> **Dataset content**:
== Segment start ==

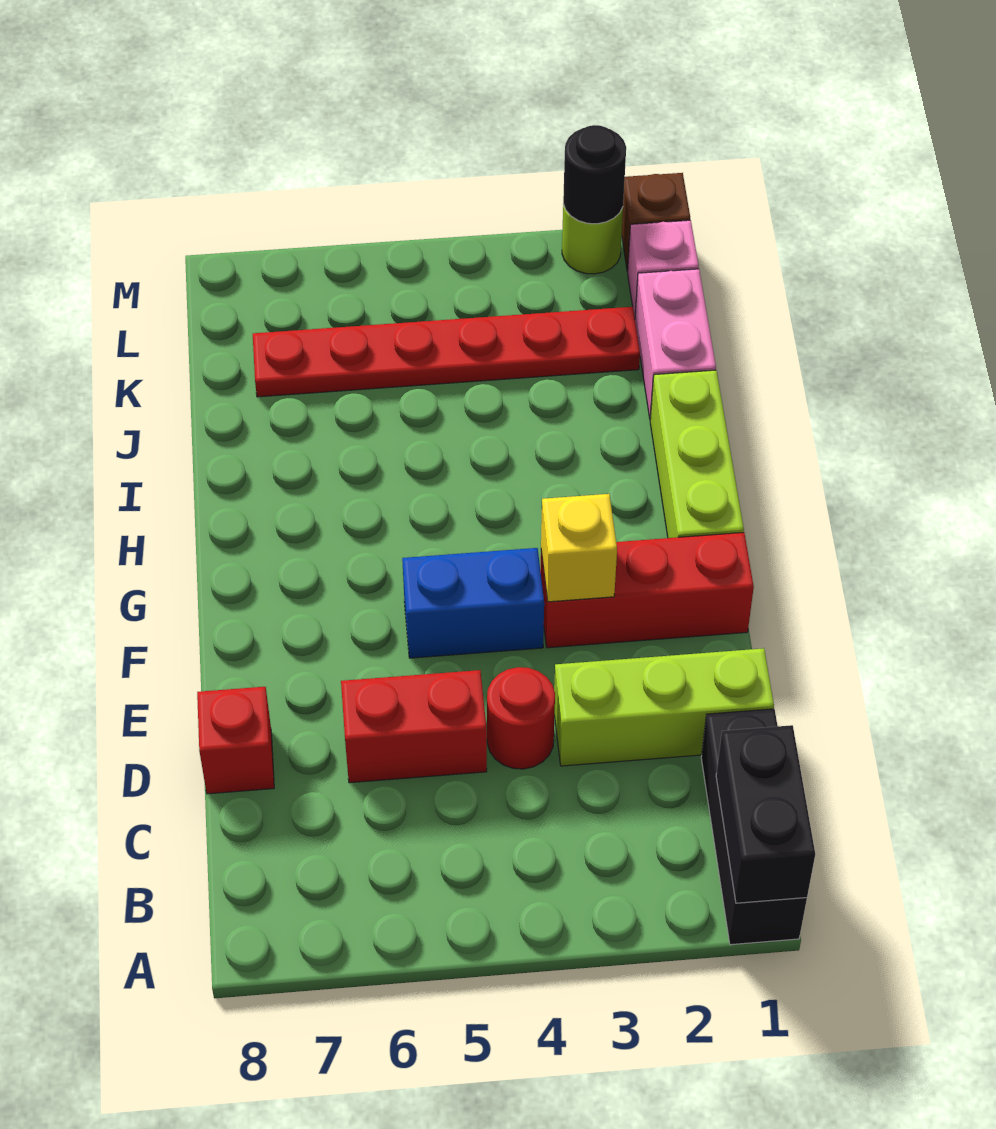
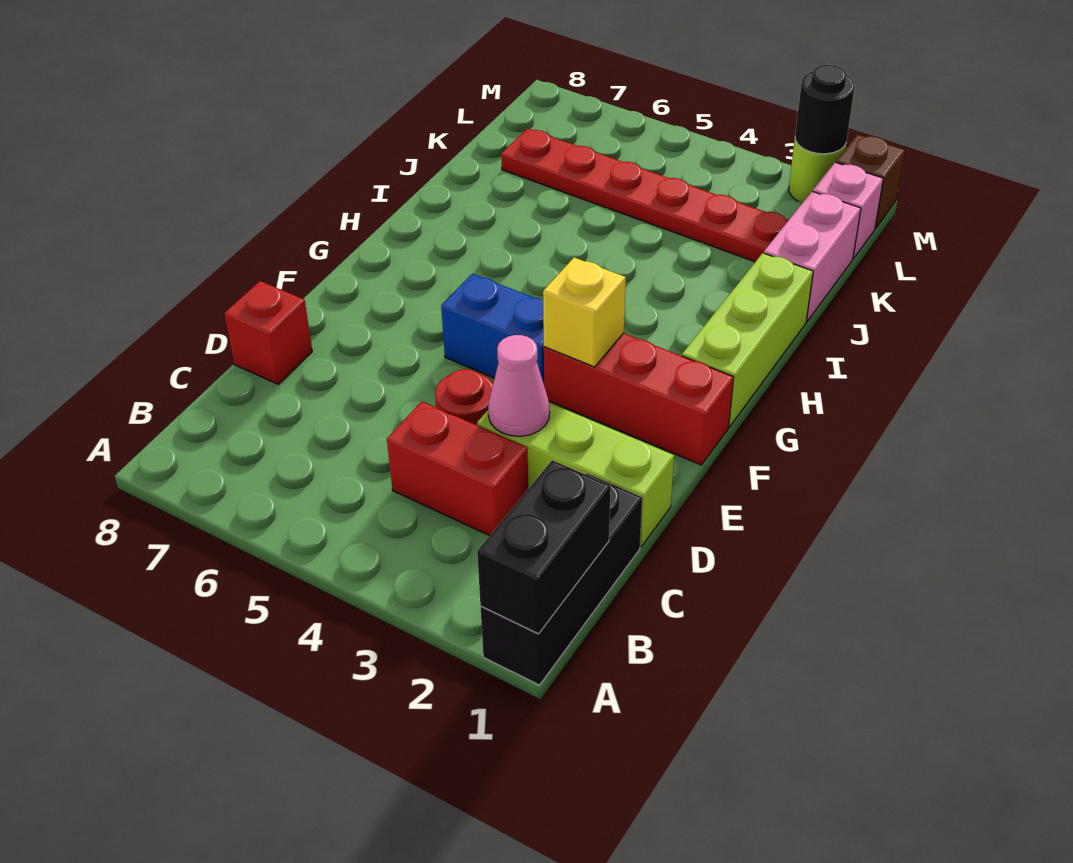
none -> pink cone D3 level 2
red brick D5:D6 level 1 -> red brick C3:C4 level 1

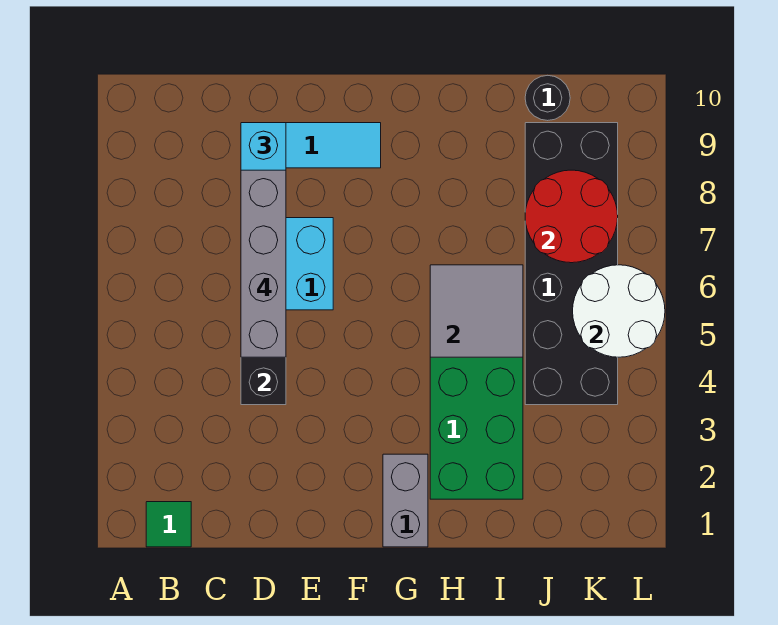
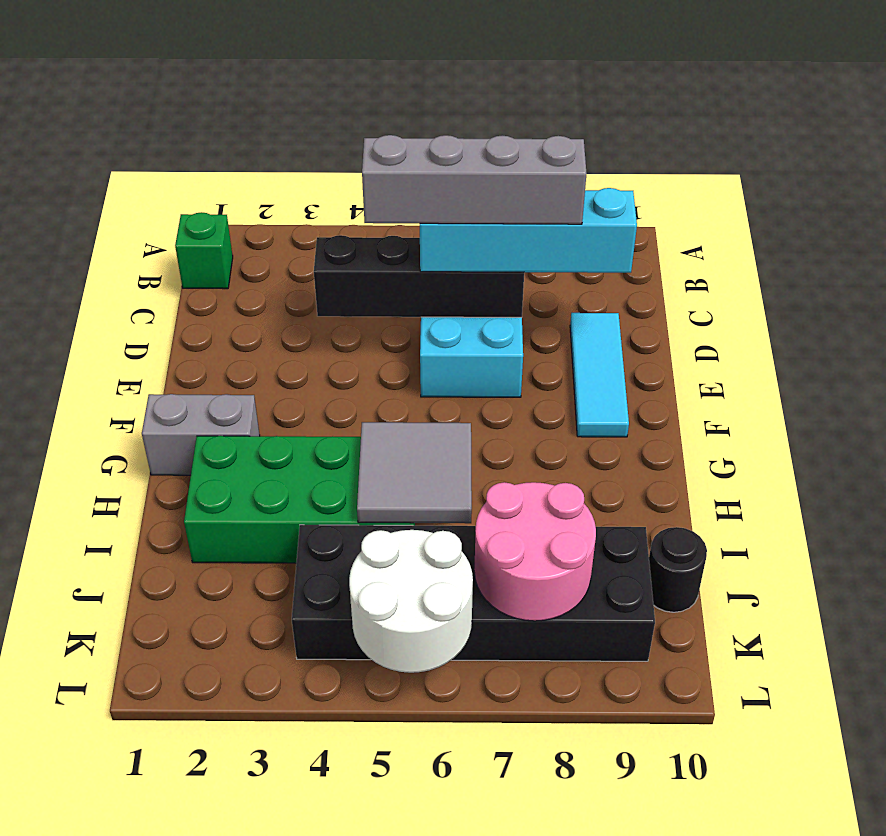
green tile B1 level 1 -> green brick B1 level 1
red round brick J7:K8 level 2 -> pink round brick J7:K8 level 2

== Segment end ==

> **About this exercise**: Each line of the data should be printed again exactly. Please leave pictures out.

> **Expected answer**:
none -> pink cone D3 level 2
red brick D5:D6 level 1 -> red brick C3:C4 level 1

green tile B1 level 1 -> green brick B1 level 1
red round brick J7:K8 level 2 -> pink round brick J7:K8 level 2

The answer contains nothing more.